[Scene change data]
----------------

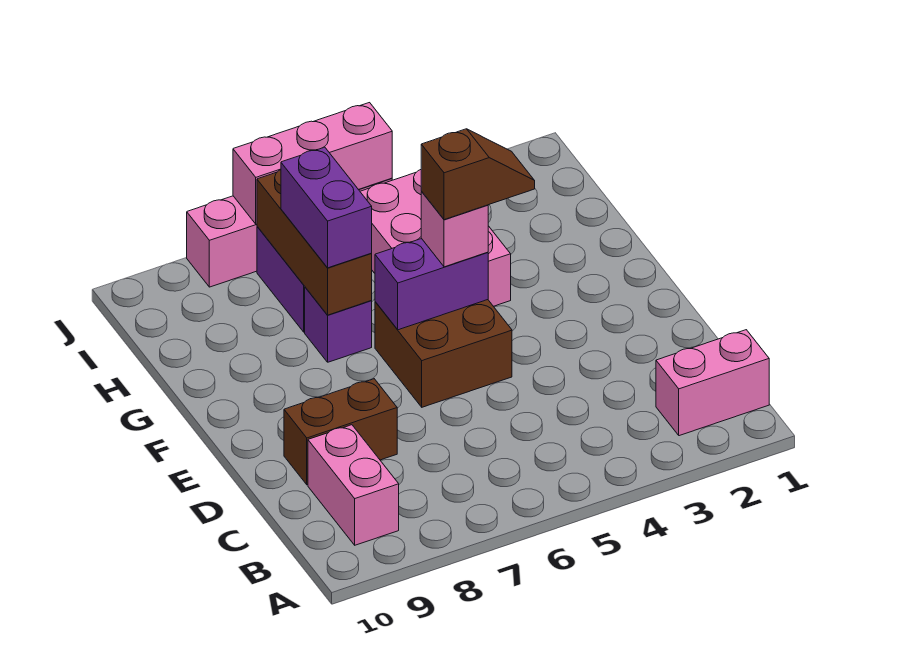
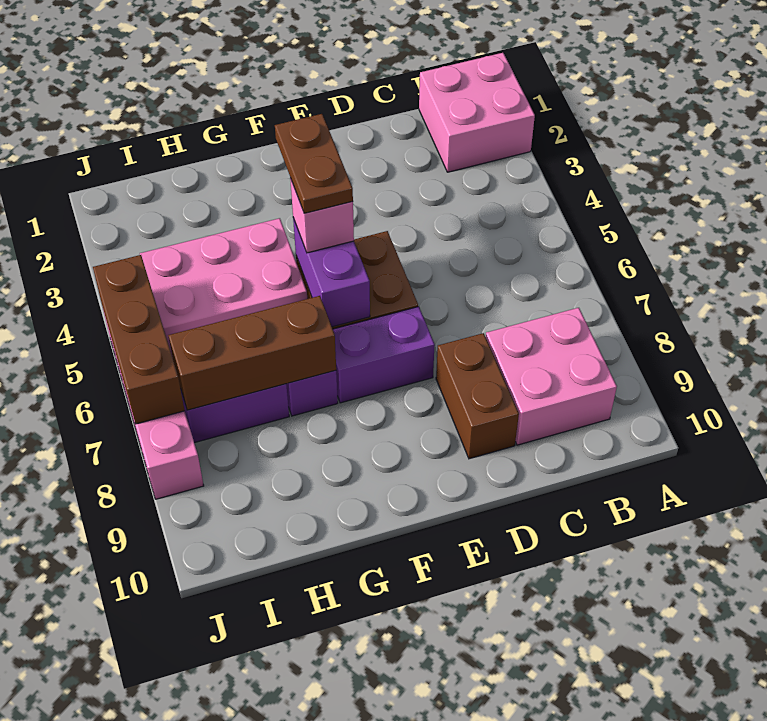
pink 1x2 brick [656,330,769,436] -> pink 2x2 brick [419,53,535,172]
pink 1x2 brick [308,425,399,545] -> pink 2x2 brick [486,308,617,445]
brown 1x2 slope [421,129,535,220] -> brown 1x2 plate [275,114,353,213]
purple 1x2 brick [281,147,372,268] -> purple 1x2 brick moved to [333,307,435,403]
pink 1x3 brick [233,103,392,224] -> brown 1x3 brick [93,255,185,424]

----------------

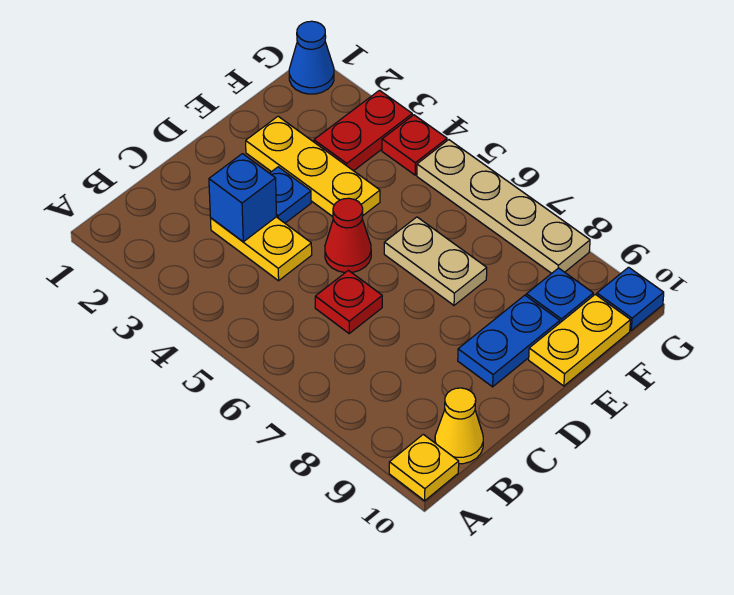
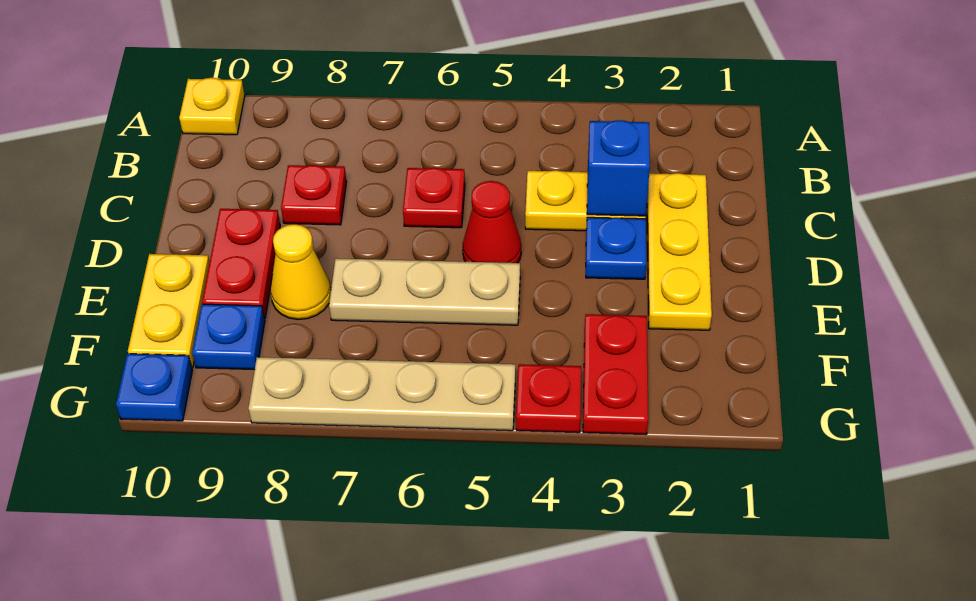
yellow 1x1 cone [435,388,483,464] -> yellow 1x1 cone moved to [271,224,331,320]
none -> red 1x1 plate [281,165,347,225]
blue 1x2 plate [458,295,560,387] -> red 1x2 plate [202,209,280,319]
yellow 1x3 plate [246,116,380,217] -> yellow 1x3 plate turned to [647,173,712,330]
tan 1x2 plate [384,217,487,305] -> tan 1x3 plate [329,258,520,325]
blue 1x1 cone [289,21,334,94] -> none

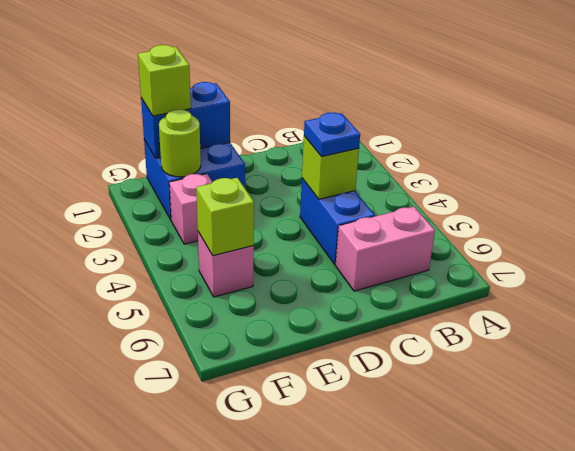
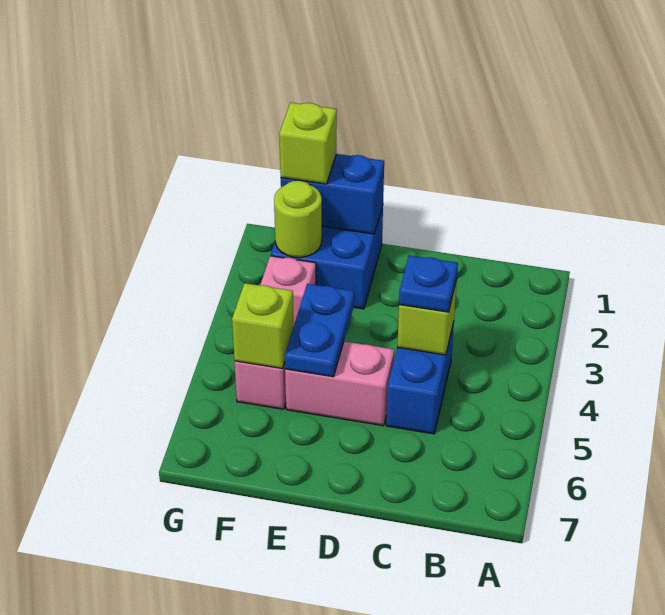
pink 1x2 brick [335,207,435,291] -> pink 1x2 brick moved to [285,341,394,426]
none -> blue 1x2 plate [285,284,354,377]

----------------

→ **To do**
From the records above, print exactly the lines that run from the line with "pink 1x2 brick [656,330,769,436]" to the line with "pink 1x3 brick", inclusive.

→ **Solution to the exercise**
pink 1x2 brick [656,330,769,436] -> pink 2x2 brick [419,53,535,172]
pink 1x2 brick [308,425,399,545] -> pink 2x2 brick [486,308,617,445]
brown 1x2 slope [421,129,535,220] -> brown 1x2 plate [275,114,353,213]
purple 1x2 brick [281,147,372,268] -> purple 1x2 brick moved to [333,307,435,403]
pink 1x3 brick [233,103,392,224] -> brown 1x3 brick [93,255,185,424]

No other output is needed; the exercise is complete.